--- Problem ---
Retype all the records below exactly as they are, with no image carried over.

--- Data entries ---
=== Begin Enclosure ===

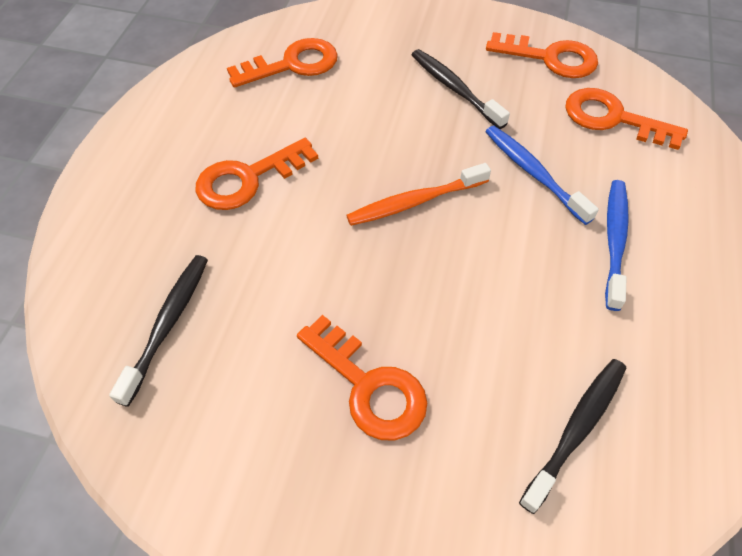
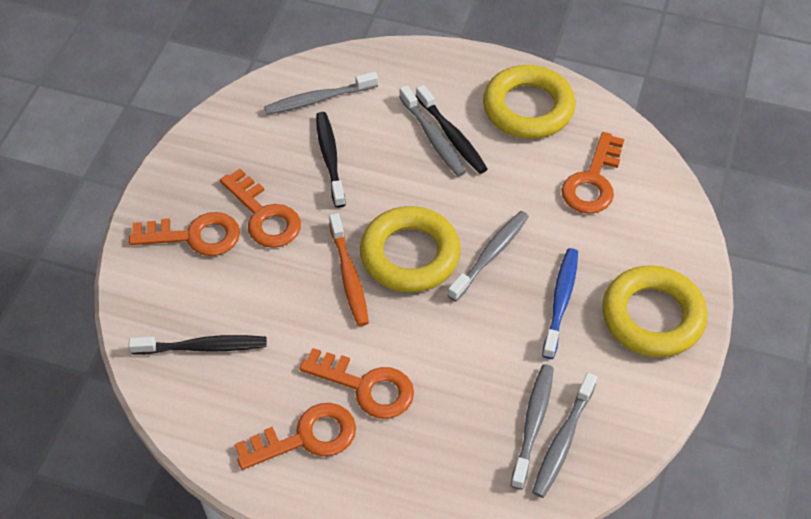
blue toothbrush: 2 -> 1
grey toothbrush: 0 -> 5
yellow ring: 0 -> 3

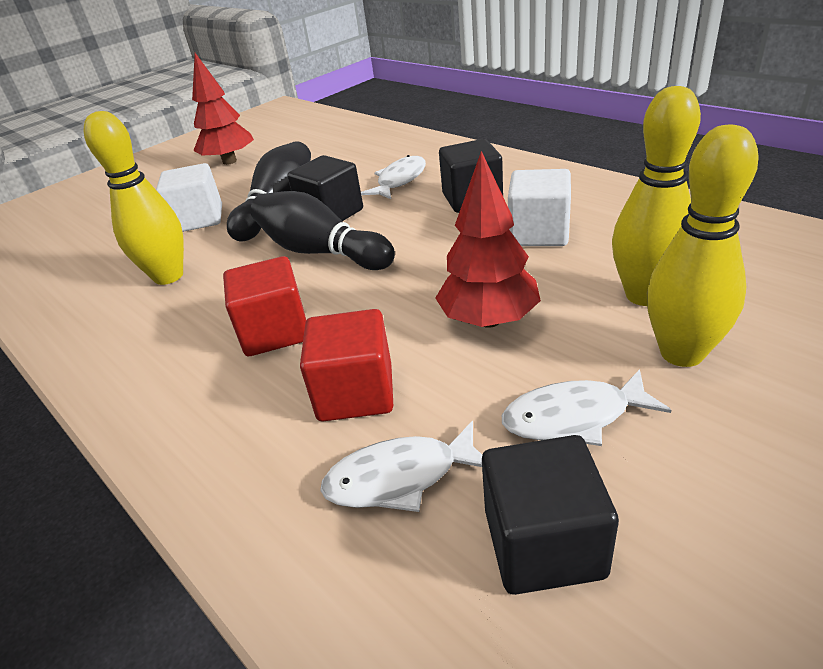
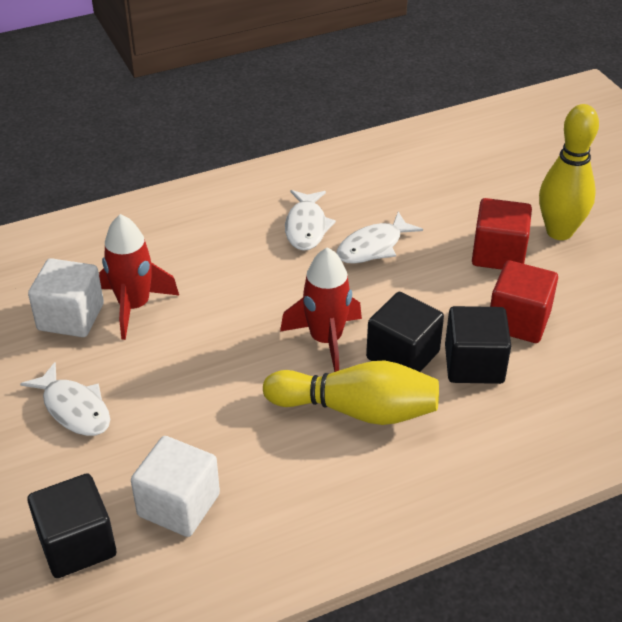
black bowling pin: 2 -> 0
red rocket: 0 -> 2
red tree: 2 -> 0
yellow bowling pin: 3 -> 2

=== End Enclosure ===

--- Response to the task ---
blue toothbrush: 2 -> 1
grey toothbrush: 0 -> 5
yellow ring: 0 -> 3

black bowling pin: 2 -> 0
red rocket: 0 -> 2
red tree: 2 -> 0
yellow bowling pin: 3 -> 2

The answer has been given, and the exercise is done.